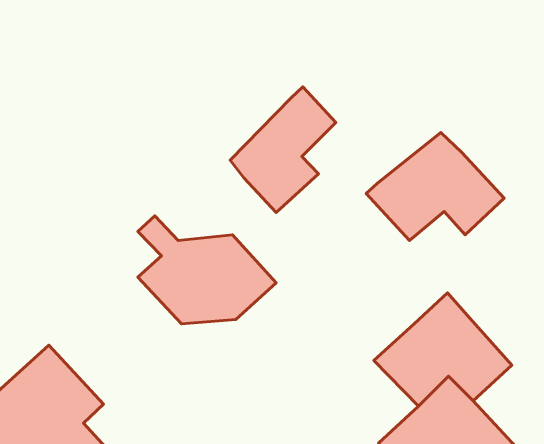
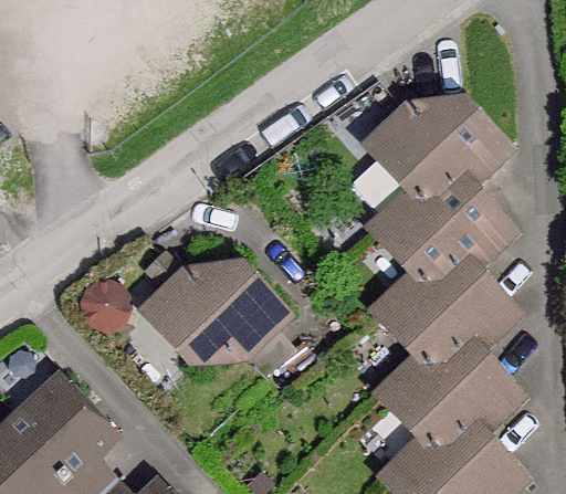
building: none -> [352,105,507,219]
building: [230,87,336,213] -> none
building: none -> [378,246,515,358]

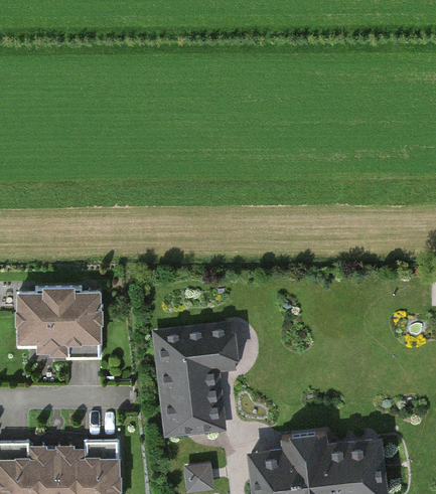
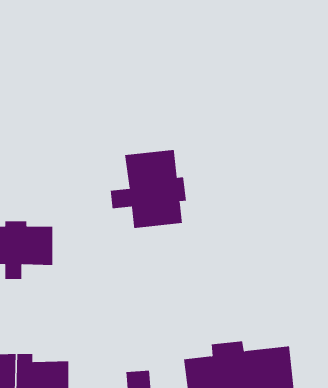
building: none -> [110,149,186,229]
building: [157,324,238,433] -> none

* * *

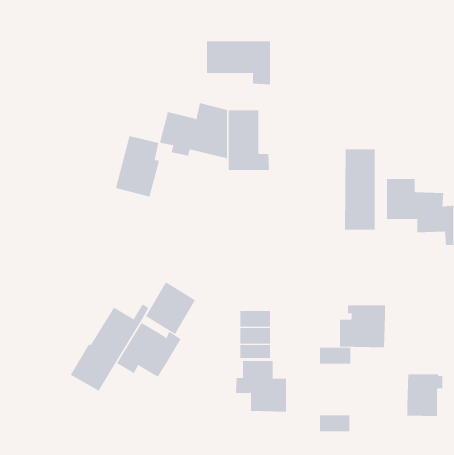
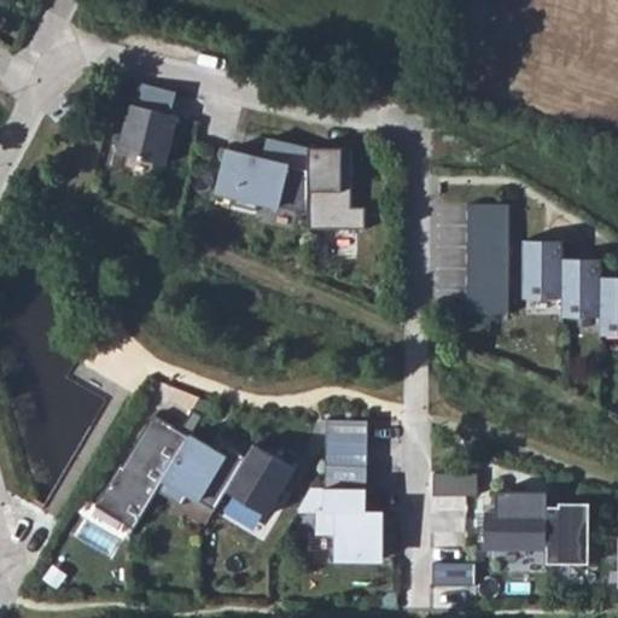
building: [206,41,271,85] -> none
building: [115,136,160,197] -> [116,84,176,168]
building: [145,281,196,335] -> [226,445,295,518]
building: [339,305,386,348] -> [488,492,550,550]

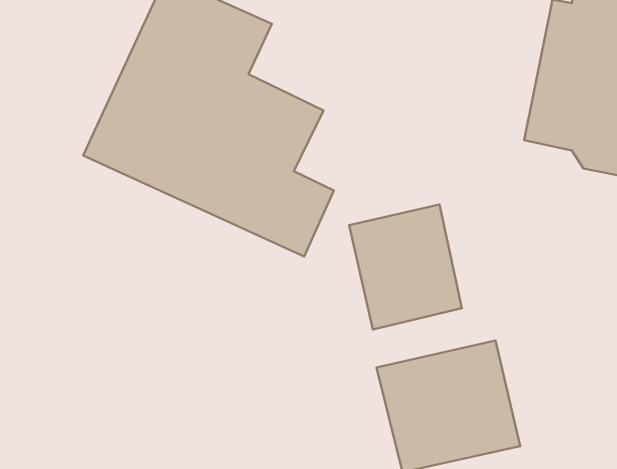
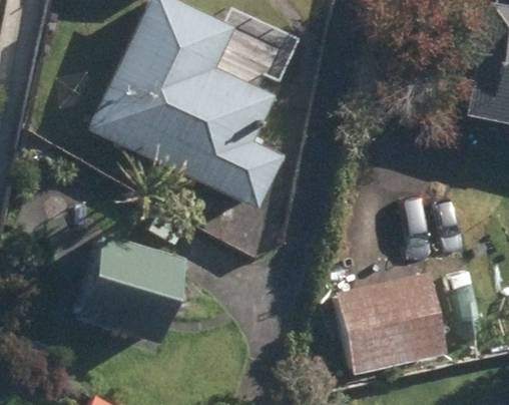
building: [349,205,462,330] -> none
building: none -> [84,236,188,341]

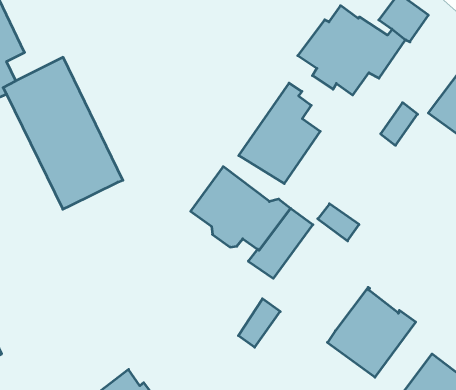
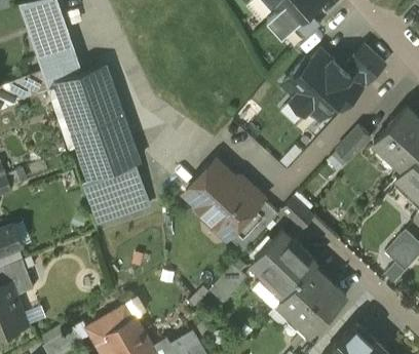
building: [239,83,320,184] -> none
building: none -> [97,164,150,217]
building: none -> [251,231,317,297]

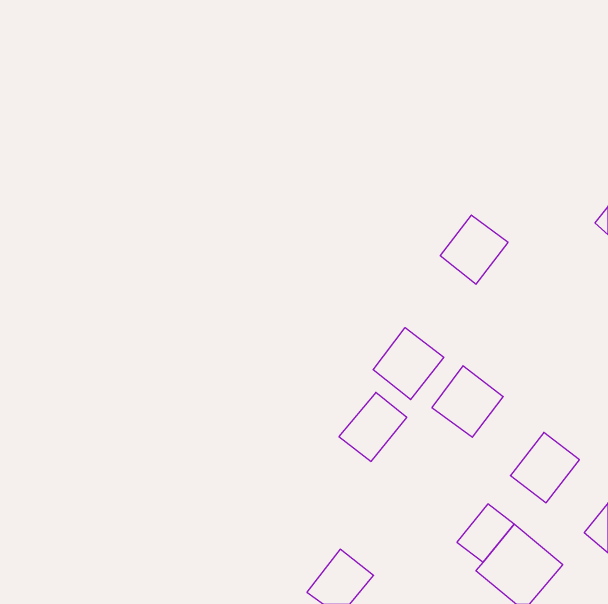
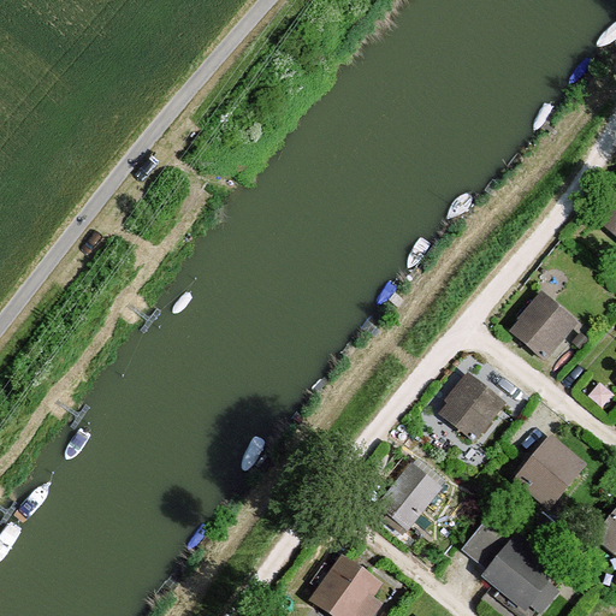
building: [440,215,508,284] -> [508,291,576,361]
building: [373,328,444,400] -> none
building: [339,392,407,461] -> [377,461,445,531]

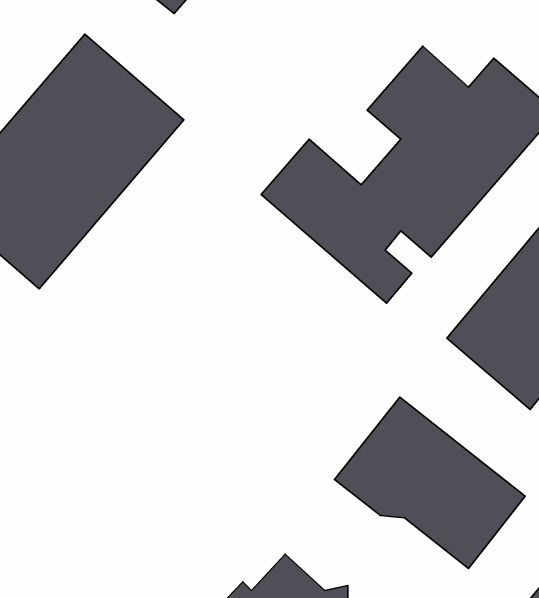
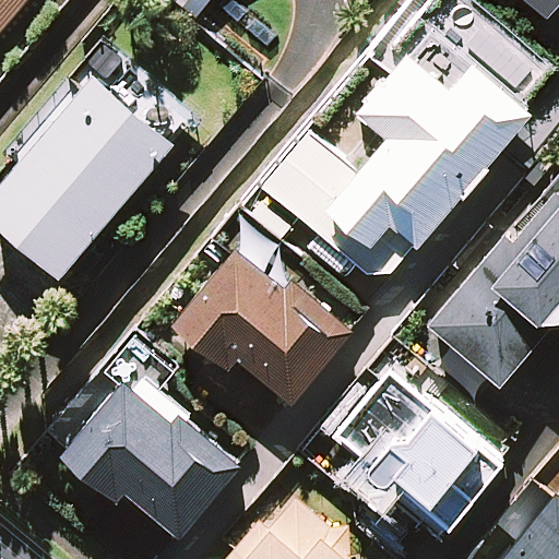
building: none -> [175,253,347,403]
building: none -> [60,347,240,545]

▸ **THE PROBLEM**
An exact copy is needed of the stretch above that opens with the line containing "building: [440,215,508,284] ->" and closes with the line containing "building: none -> [60,347,240,545]"; the pictures are not part of it.

▸ **RESPONSE TO THIS TASK**
building: [440,215,508,284] -> [508,291,576,361]
building: [373,328,444,400] -> none
building: [339,392,407,461] -> [377,461,445,531]

building: none -> [175,253,347,403]
building: none -> [60,347,240,545]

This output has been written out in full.